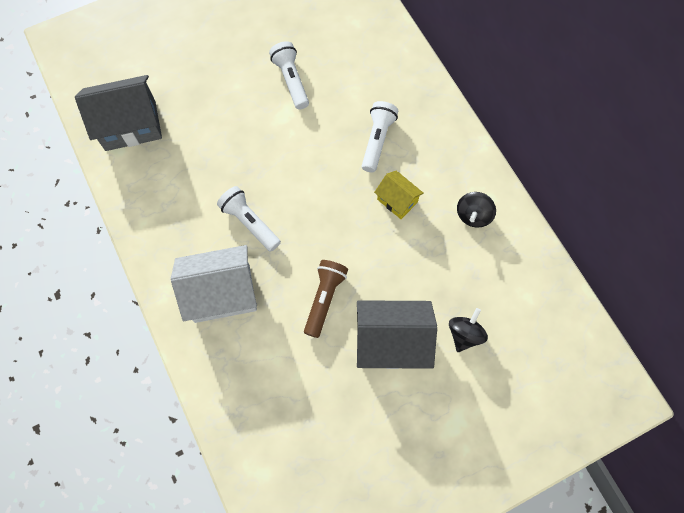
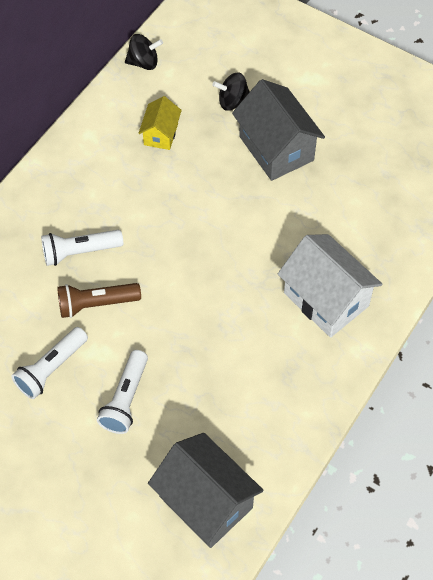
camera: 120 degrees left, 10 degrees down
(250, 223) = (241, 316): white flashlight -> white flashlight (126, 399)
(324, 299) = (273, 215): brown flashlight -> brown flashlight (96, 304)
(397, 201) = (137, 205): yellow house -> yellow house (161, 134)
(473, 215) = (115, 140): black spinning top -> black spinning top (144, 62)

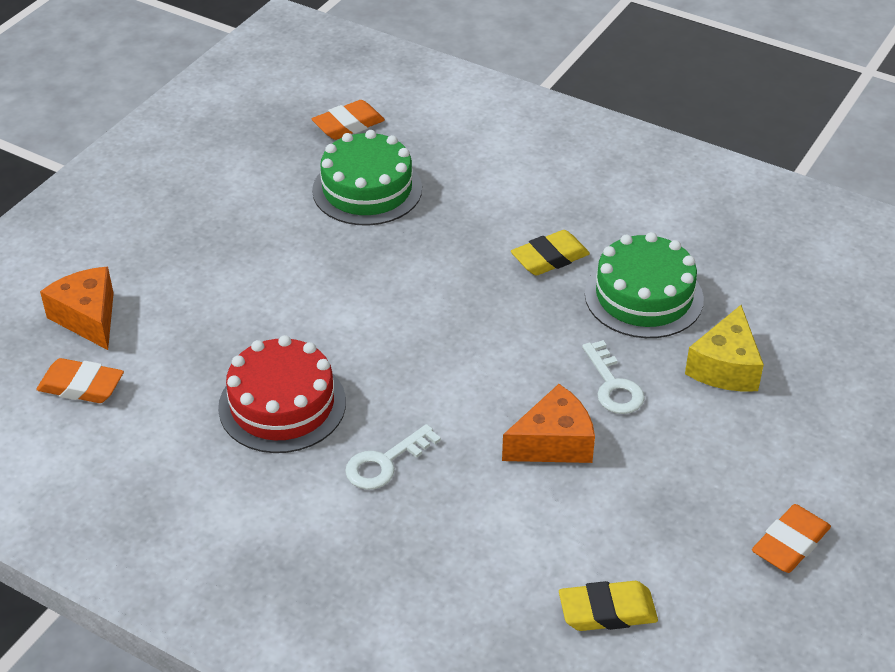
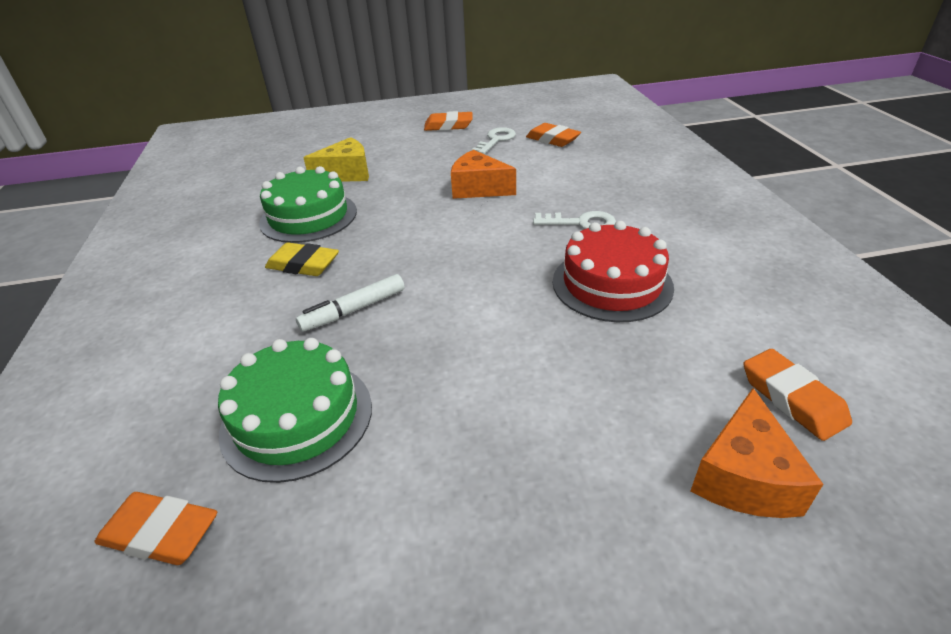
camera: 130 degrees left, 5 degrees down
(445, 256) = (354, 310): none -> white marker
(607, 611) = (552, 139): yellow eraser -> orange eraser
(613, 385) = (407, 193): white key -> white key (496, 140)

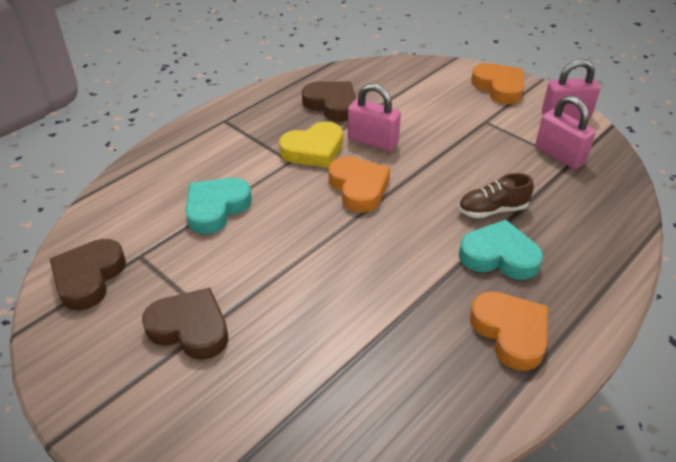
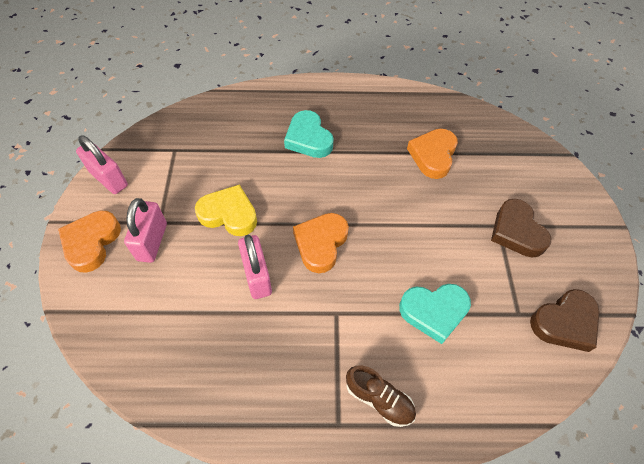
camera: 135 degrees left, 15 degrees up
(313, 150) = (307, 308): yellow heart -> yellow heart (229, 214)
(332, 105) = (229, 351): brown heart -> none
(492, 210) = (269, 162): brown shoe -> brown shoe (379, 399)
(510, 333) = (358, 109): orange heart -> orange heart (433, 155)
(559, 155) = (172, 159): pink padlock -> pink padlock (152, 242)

++++++

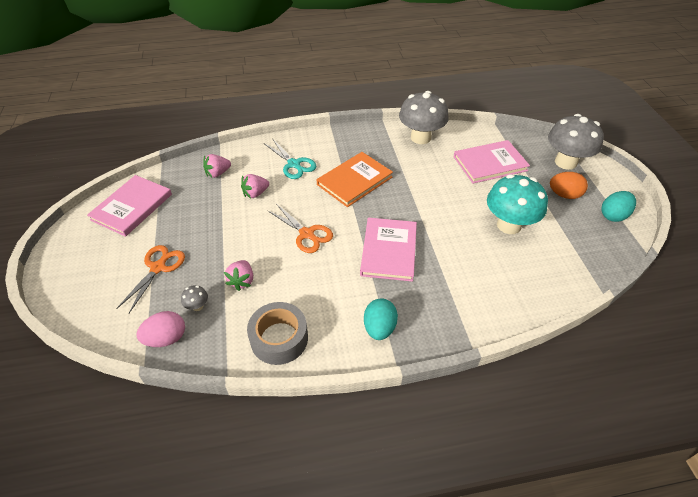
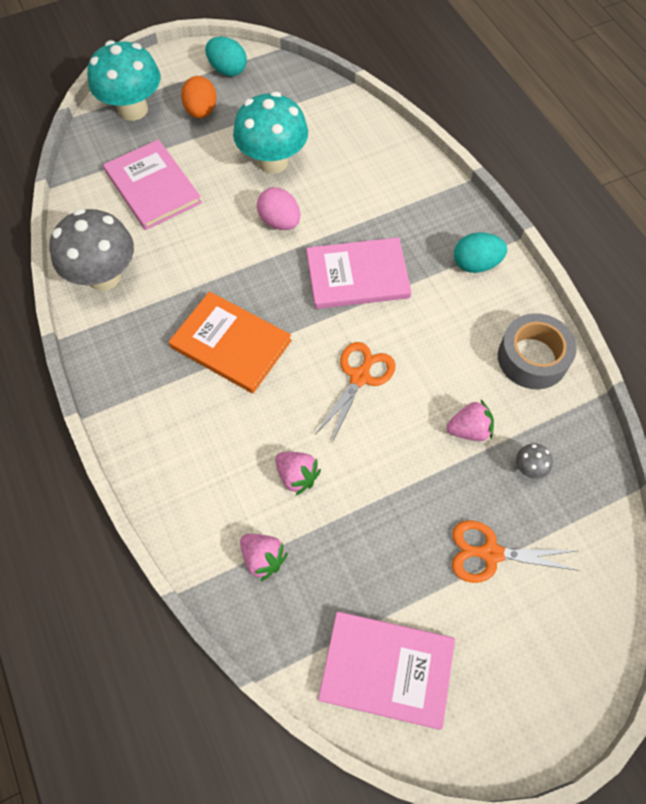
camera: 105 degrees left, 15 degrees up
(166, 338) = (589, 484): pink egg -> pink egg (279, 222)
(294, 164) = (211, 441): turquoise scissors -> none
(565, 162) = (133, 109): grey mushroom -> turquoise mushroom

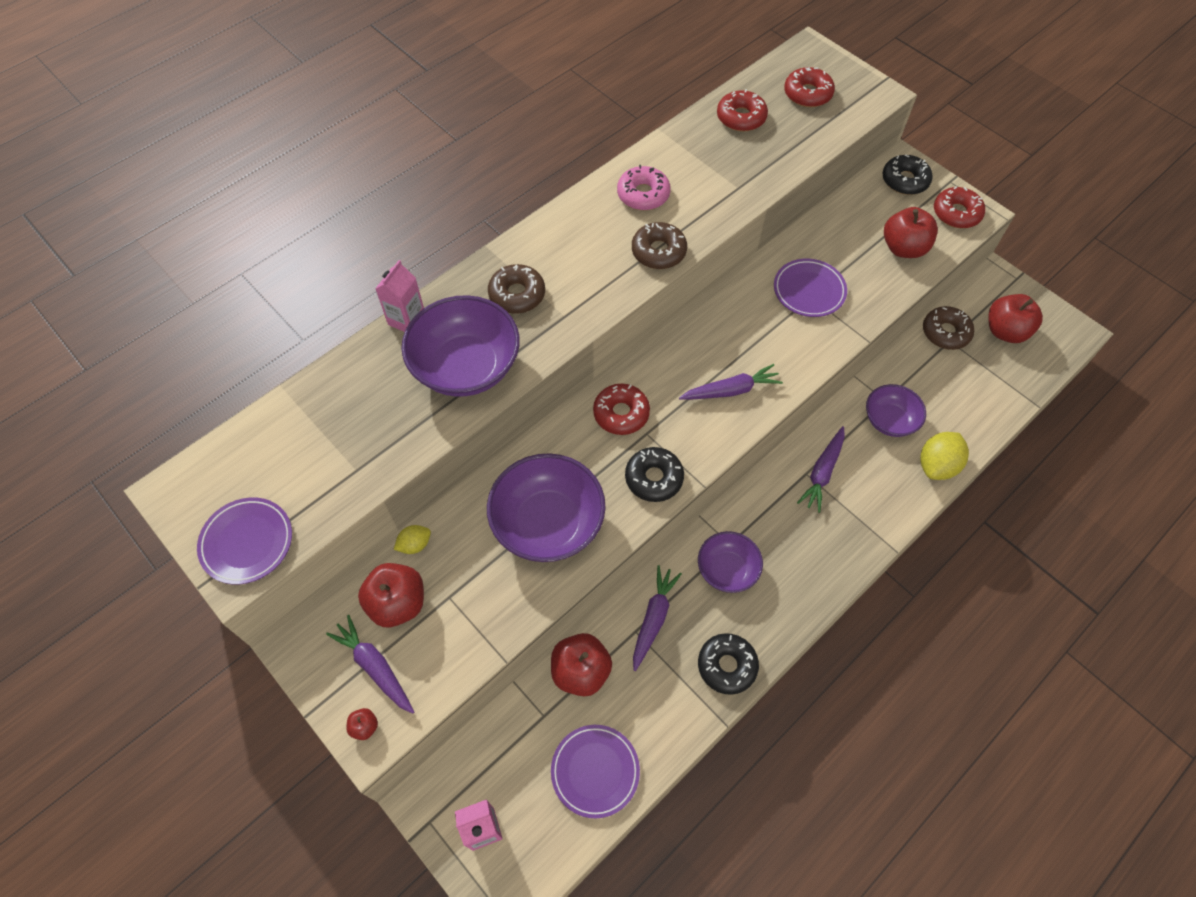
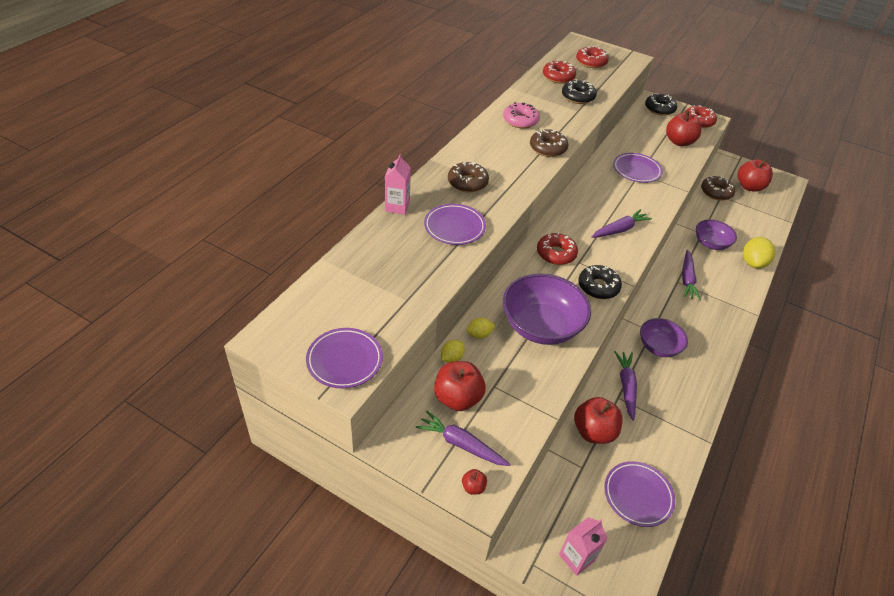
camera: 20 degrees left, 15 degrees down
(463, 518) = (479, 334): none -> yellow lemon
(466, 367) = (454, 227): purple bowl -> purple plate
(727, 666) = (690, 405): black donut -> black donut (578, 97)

++++++

- TASK DESCRIPTION -
The output is the stretch above from the line with "camera: 120 degrees left, 10 degrees down" through the line with "(559, 155) = (172, 159): pink", copied word for word with both ends kept and every picture dropped.

- RESULT FOR THIS TASK -
camera: 120 degrees left, 10 degrees down
(250, 223) = (241, 316): white flashlight -> white flashlight (126, 399)
(324, 299) = (273, 215): brown flashlight -> brown flashlight (96, 304)
(397, 201) = (137, 205): yellow house -> yellow house (161, 134)
(473, 215) = (115, 140): black spinning top -> black spinning top (144, 62)

camera: 130 degrees left, 5 degrees down
(445, 256) = (354, 310): none -> white marker
(607, 611) = (552, 139): yellow eraser -> orange eraser
(613, 385) = (407, 193): white key -> white key (496, 140)

camera: 135 degrees left, 15 degrees up
(313, 150) = (307, 308): yellow heart -> yellow heart (229, 214)
(332, 105) = (229, 351): brown heart -> none
(492, 210) = (269, 162): brown shoe -> brown shoe (379, 399)
(510, 333) = (358, 109): orange heart -> orange heart (433, 155)
(559, 155) = (172, 159): pink padlock -> pink padlock (152, 242)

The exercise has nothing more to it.